[BEGIN Supplied material]

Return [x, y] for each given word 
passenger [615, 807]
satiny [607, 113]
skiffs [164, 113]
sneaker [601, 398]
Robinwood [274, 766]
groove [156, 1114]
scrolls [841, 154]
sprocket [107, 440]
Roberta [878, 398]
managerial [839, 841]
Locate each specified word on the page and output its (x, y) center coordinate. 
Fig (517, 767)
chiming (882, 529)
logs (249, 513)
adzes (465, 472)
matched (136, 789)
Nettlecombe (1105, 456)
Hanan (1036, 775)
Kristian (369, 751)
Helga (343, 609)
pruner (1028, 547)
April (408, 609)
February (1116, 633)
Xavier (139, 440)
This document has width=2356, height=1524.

[END Supplied material]

Task description. Rewrite the lines from the one containing "Helga (343, 609)" through the final line above, both included, and add 149 to every coordinate in the answers.

Solution for this problem.
Helga (492, 758)
pruner (1177, 696)
April (557, 758)
February (1265, 782)
Xavier (288, 589)
This document has width=2356, height=1524.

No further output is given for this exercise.